§ Directions for this task
Output the entries word for word. Omit images.

Before and after images
=== Begin Enclosure ===
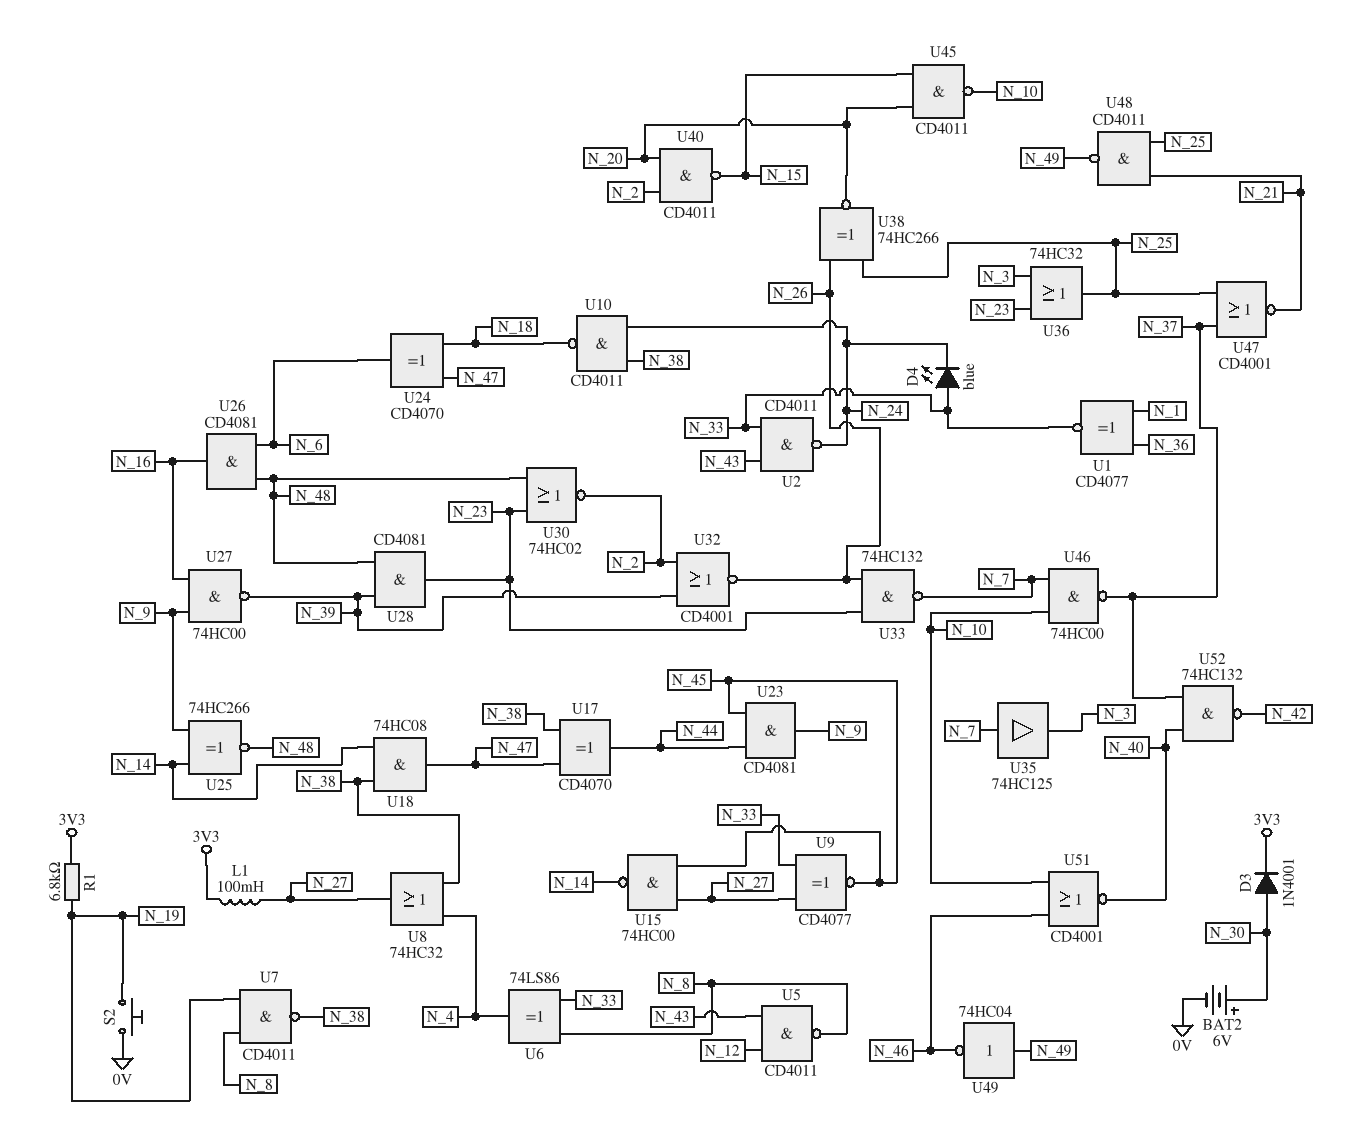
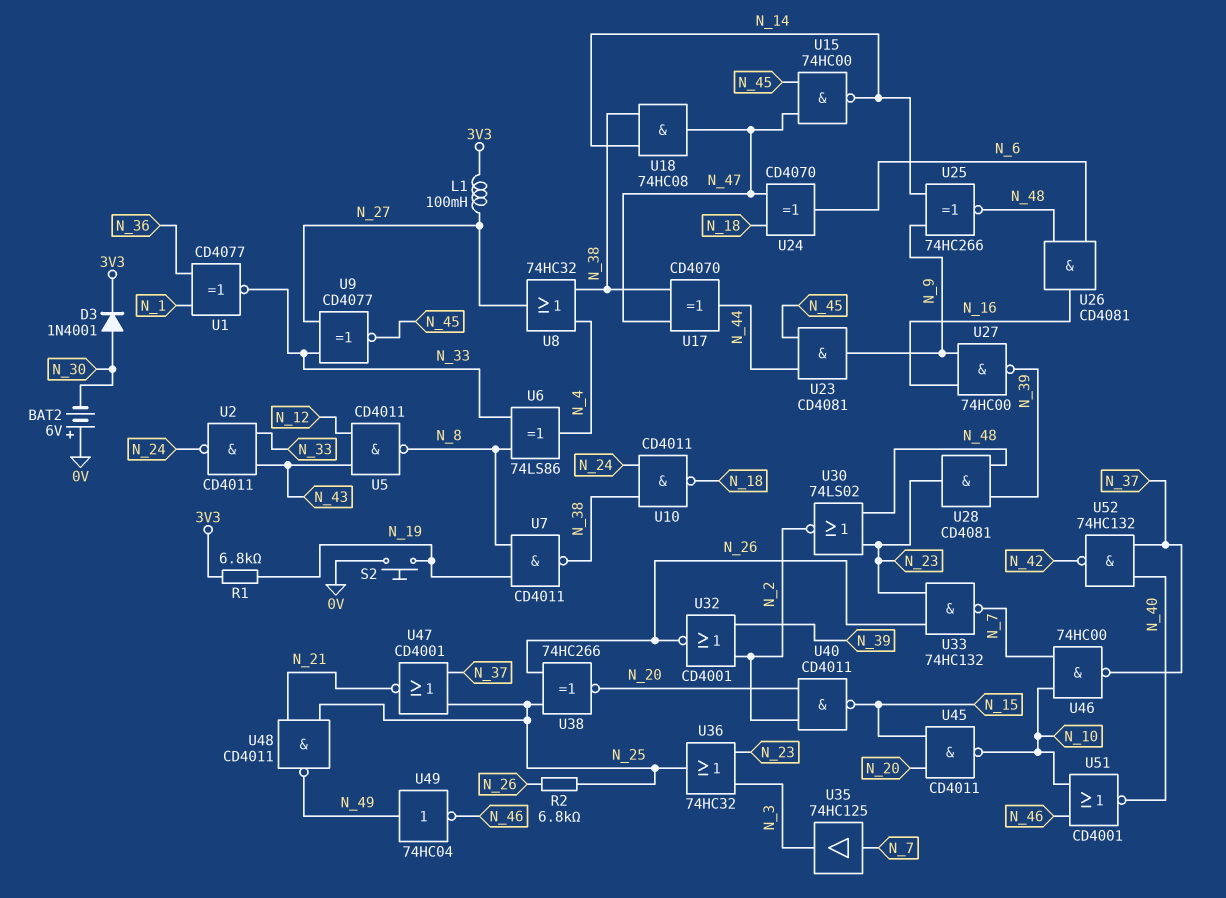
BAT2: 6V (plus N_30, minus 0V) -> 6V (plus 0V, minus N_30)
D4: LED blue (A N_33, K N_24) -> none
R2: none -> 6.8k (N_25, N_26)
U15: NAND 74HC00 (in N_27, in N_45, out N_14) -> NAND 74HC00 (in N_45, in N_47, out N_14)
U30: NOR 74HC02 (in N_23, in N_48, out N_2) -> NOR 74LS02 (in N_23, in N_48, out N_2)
=== End Enclosure ===
§ Final answer
BAT2: 6V (plus N_30, minus 0V) -> 6V (plus 0V, minus N_30)
D4: LED blue (A N_33, K N_24) -> none
R2: none -> 6.8k (N_25, N_26)
U15: NAND 74HC00 (in N_27, in N_45, out N_14) -> NAND 74HC00 (in N_45, in N_47, out N_14)
U30: NOR 74HC02 (in N_23, in N_48, out N_2) -> NOR 74LS02 (in N_23, in N_48, out N_2)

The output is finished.